::: SUPPLIED MATERIAL :::

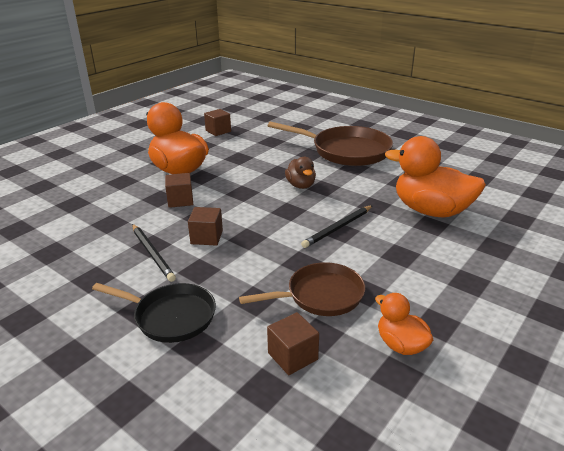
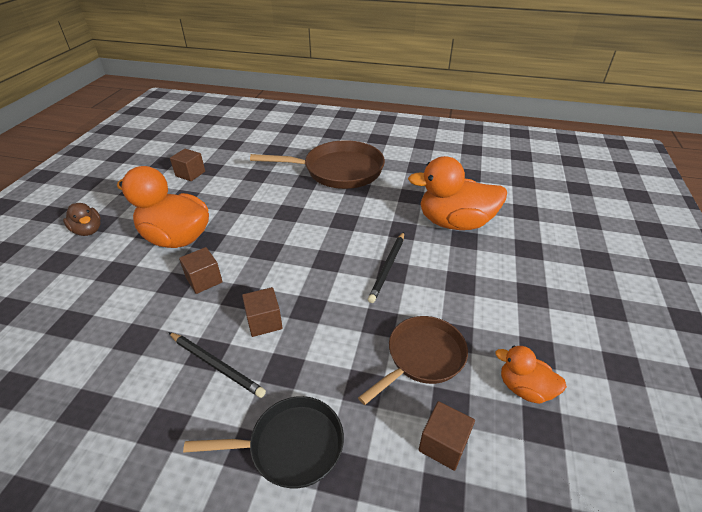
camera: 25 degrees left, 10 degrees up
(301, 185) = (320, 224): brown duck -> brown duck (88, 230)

:::
::: SUPPLIED MATERIAL :::

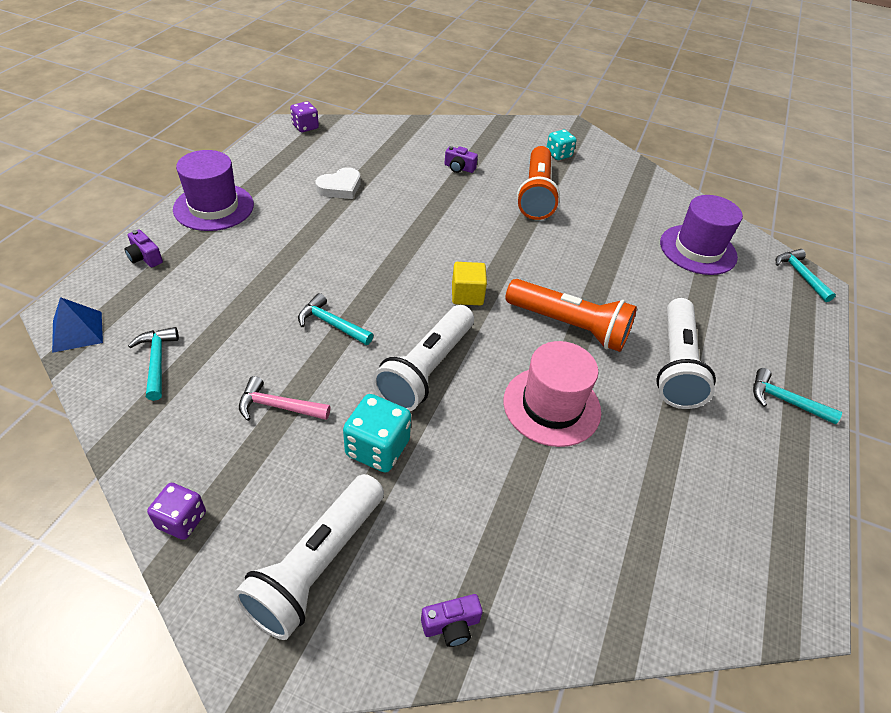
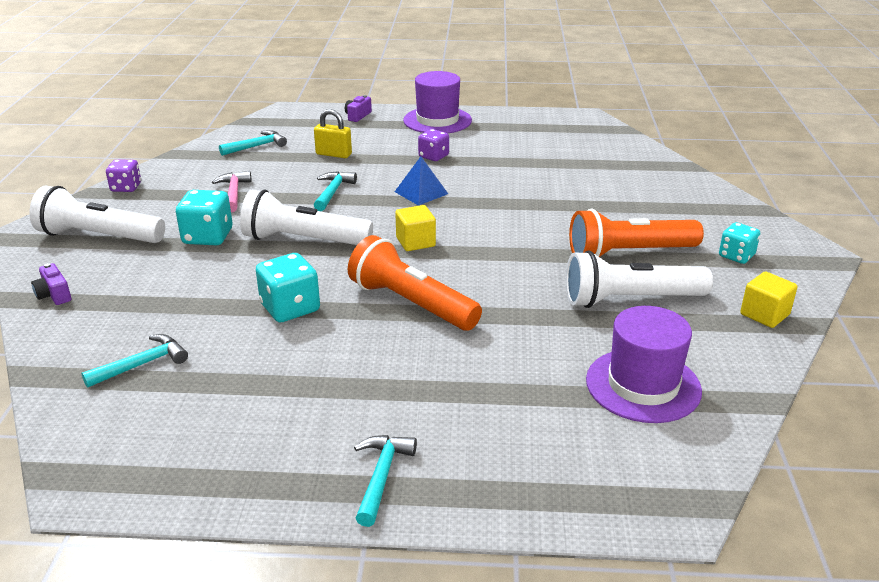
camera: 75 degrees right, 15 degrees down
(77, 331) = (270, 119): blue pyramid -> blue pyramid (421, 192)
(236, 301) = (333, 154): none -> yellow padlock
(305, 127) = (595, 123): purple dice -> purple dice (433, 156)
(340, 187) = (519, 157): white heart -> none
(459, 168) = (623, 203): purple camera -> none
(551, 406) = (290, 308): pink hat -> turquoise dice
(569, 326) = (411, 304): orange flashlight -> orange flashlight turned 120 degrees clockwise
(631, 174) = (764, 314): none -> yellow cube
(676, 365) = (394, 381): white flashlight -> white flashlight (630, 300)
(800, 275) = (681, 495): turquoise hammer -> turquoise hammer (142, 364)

:::

Your answer should be the exact lines above from the one with "camera: 25 degrees left, 10 degrees up" through the one with "(301, 185) = (320, 224): brown", both included, and nothing besides.

camera: 25 degrees left, 10 degrees up
(301, 185) = (320, 224): brown duck -> brown duck (88, 230)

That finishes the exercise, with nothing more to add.